Take every record and write it out again exactly, with no images included.

-- Data to use follows --

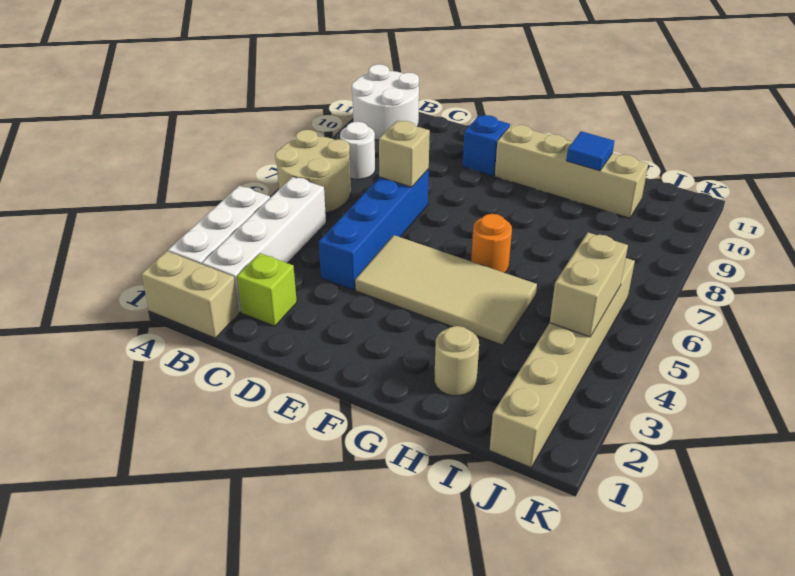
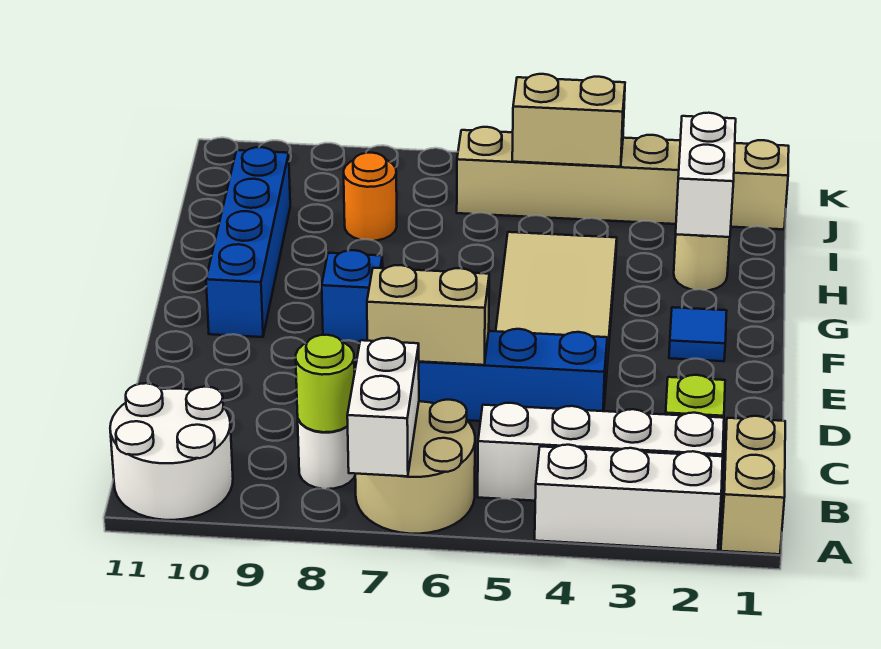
none -> white 1x2 brick [347,338,419,476]
none -> lime 1x1 round brick [296,335,355,432]
tan 1x1 brick [379,121,430,187] -> tan 1x2 brick [367,265,489,365]
blue 1x1 brick [463,115,510,176] -> blue 1x1 brick moved to [322,250,383,342]
tan 1x4 brick [495,125,648,218] -> blue 1x4 brick [206,147,290,337]
orange 1x1 round brick [471,214,512,273] -> orange 1x1 round brick moved to [344,153,397,241]
none -> white 1x2 brick [676,113,736,237]
blue 1x1 tile [566,131,614,171] -> blue 1x1 tile moved to [669,307,727,361]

-- Data to use concluded --

_Solved problem:_
none -> white 1x2 brick [347,338,419,476]
none -> lime 1x1 round brick [296,335,355,432]
tan 1x1 brick [379,121,430,187] -> tan 1x2 brick [367,265,489,365]
blue 1x1 brick [463,115,510,176] -> blue 1x1 brick moved to [322,250,383,342]
tan 1x4 brick [495,125,648,218] -> blue 1x4 brick [206,147,290,337]
orange 1x1 round brick [471,214,512,273] -> orange 1x1 round brick moved to [344,153,397,241]
none -> white 1x2 brick [676,113,736,237]
blue 1x1 tile [566,131,614,171] -> blue 1x1 tile moved to [669,307,727,361]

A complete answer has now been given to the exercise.